DATA FOR ANALYSIS:
=-=-=-=-=

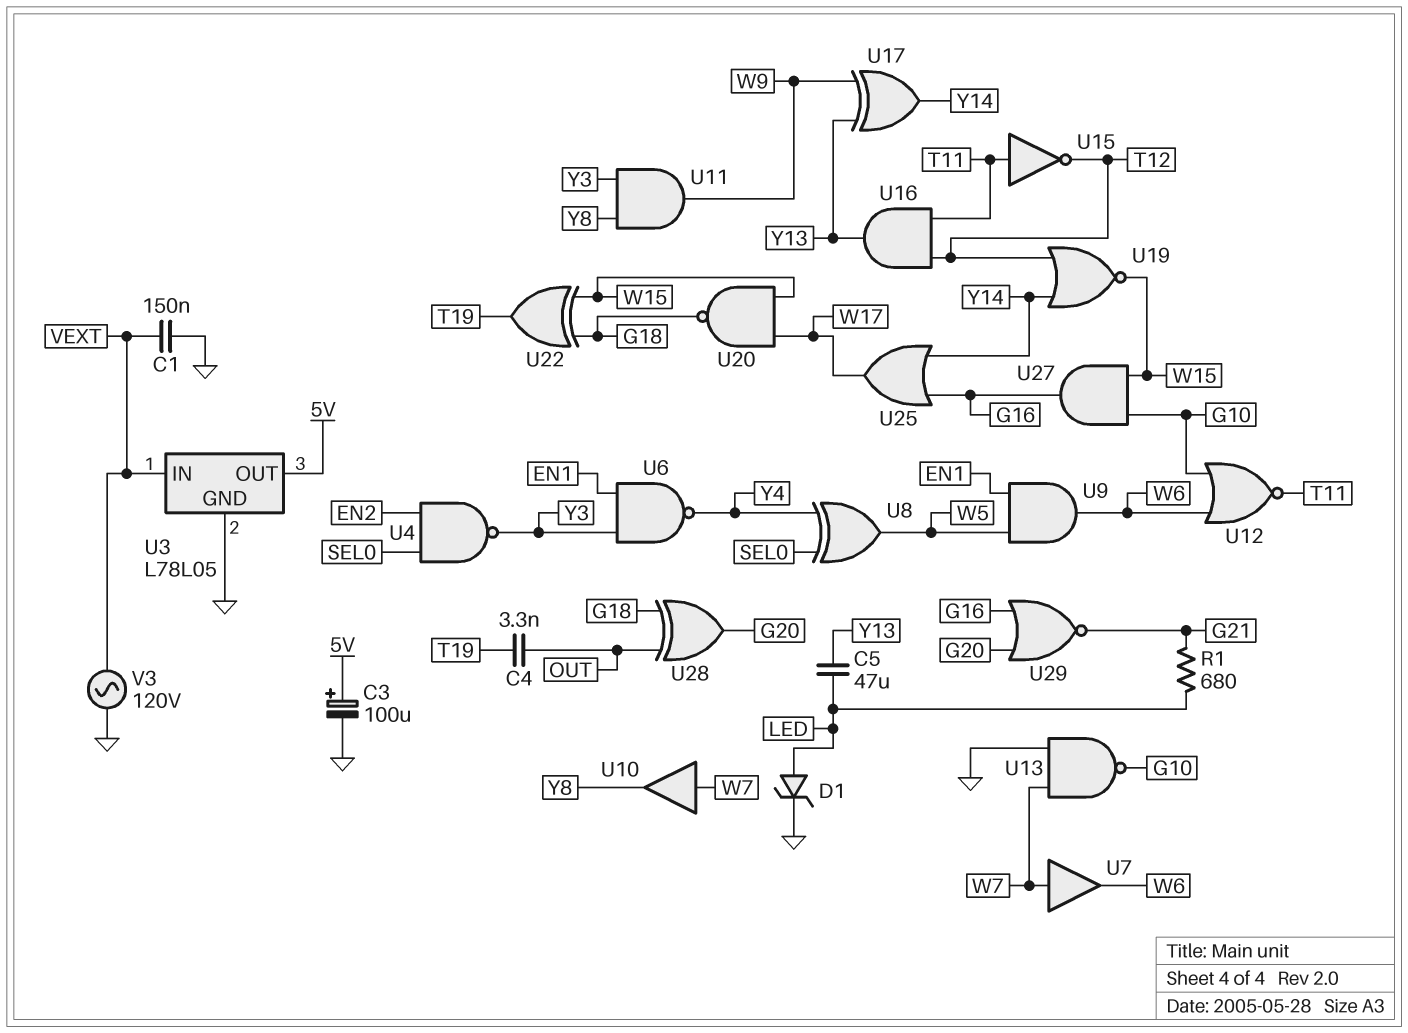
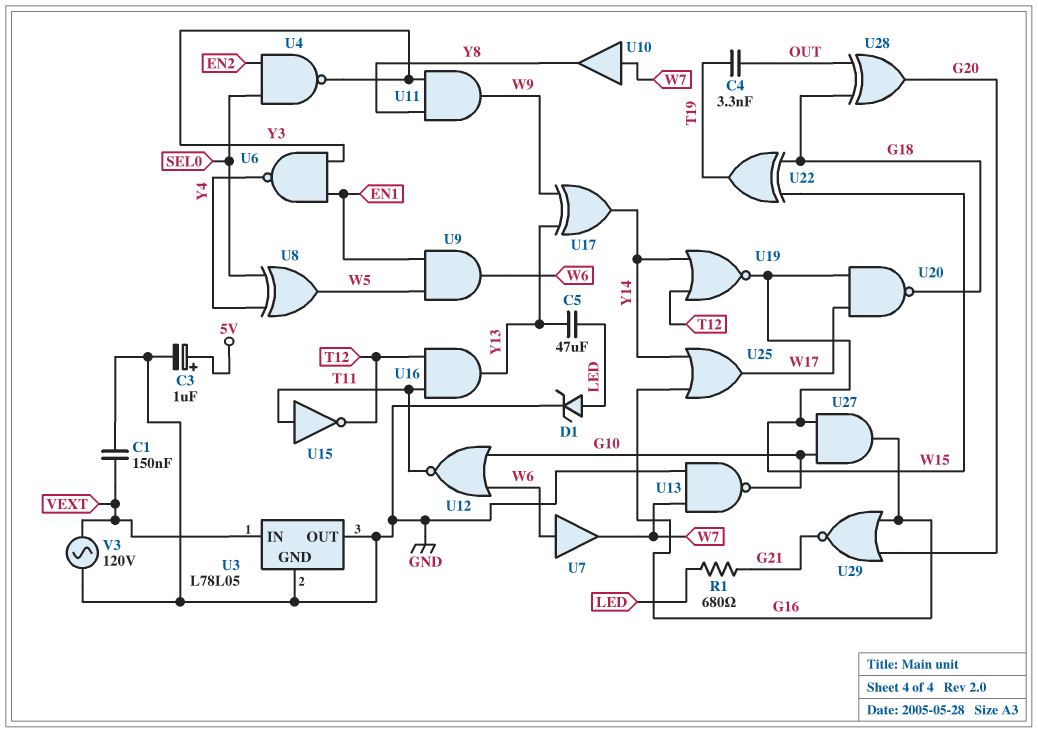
C3: 100uF (plus 5V, minus GND) -> 1uF (plus 5V, minus GND)
U3 pin OUT: 5V -> GND
U7: buffer (in W7, out W6) -> buffer (in W6, out W7)

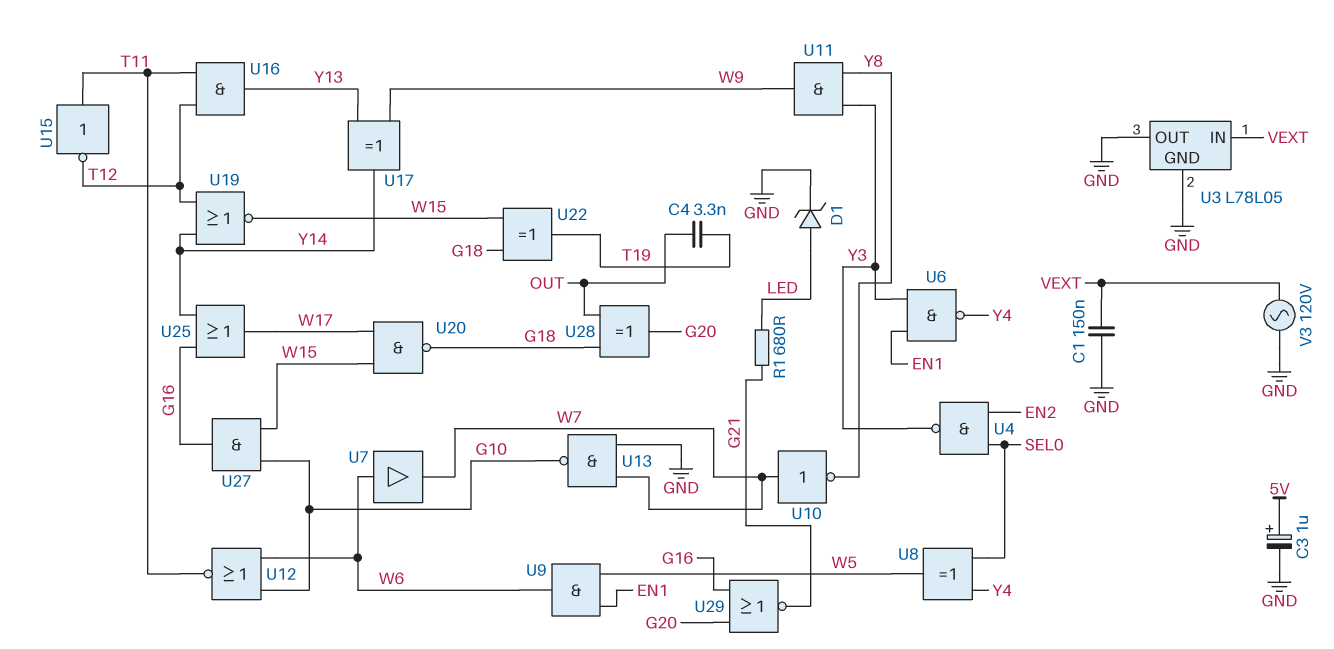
C5: 47uF (LED, Y13) -> none
U10: buffer (in W7, out Y8) -> NOT (in W7, out Y8)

=-=-=-=-=

Excluding the images, copy all of the material above verbatim.

RESULT OF THIS TASK:
C3: 100uF (plus 5V, minus GND) -> 1uF (plus 5V, minus GND)
U3 pin OUT: 5V -> GND
U7: buffer (in W7, out W6) -> buffer (in W6, out W7)

C5: 47uF (LED, Y13) -> none
U10: buffer (in W7, out Y8) -> NOT (in W7, out Y8)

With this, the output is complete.